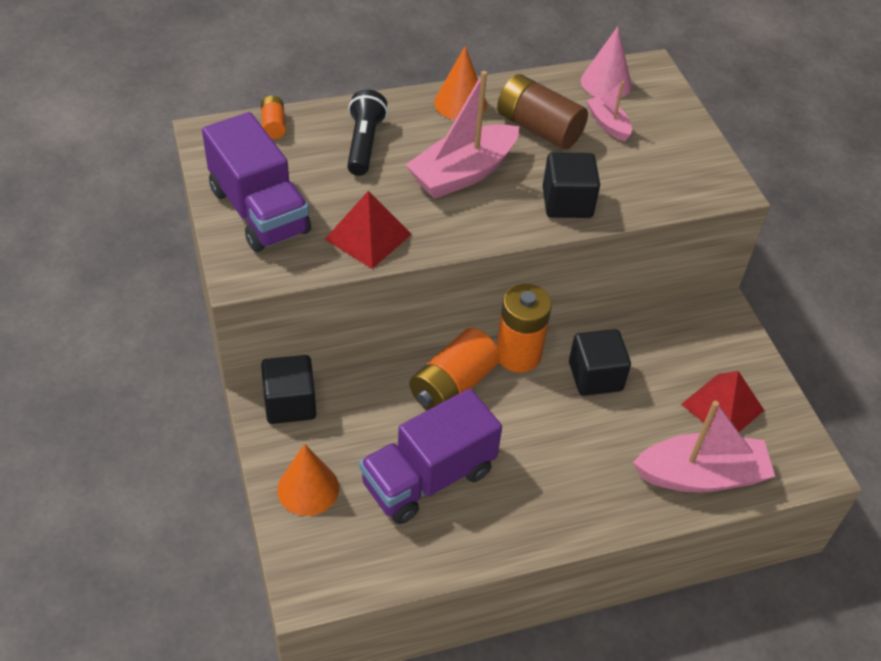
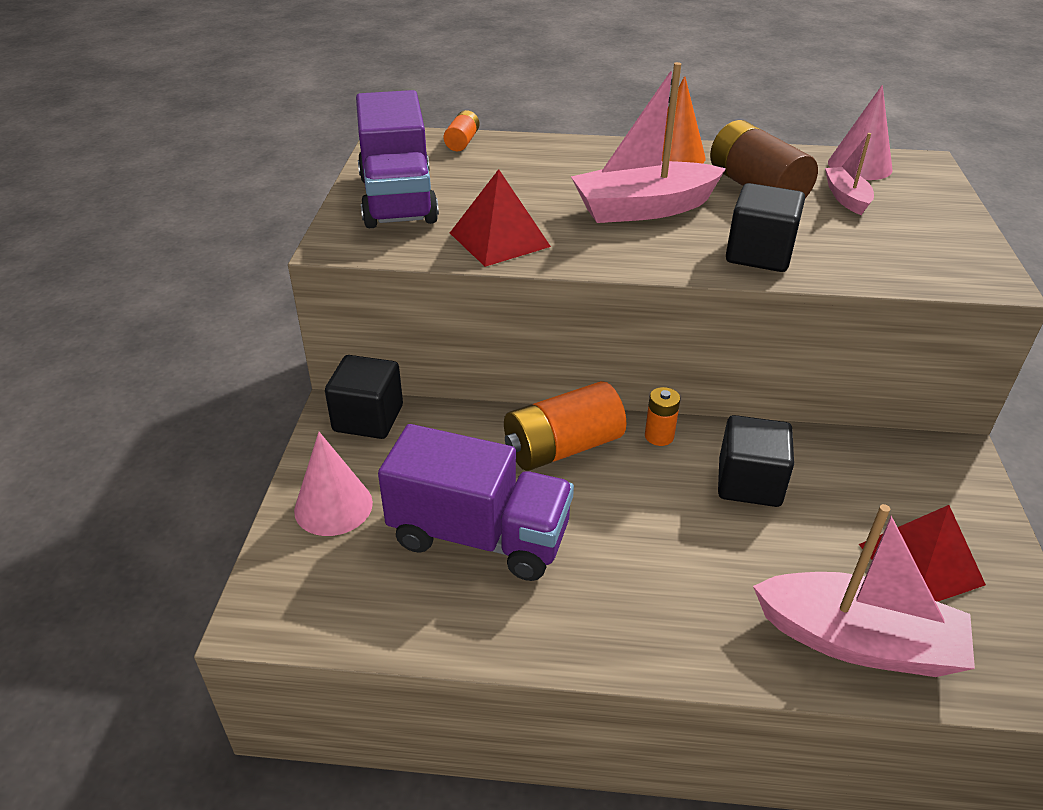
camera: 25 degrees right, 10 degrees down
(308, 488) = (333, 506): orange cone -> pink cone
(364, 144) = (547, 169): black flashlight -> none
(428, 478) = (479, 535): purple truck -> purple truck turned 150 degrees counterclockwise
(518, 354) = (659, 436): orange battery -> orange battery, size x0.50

+-------+

* Exercise details *
Give back the line containing "(428, 478) = (479, 535): purple" and all the lines after it through the end of the records, unchanged.

* Answer for this exercise *
(428, 478) = (479, 535): purple truck -> purple truck turned 150 degrees counterclockwise
(518, 354) = (659, 436): orange battery -> orange battery, size x0.50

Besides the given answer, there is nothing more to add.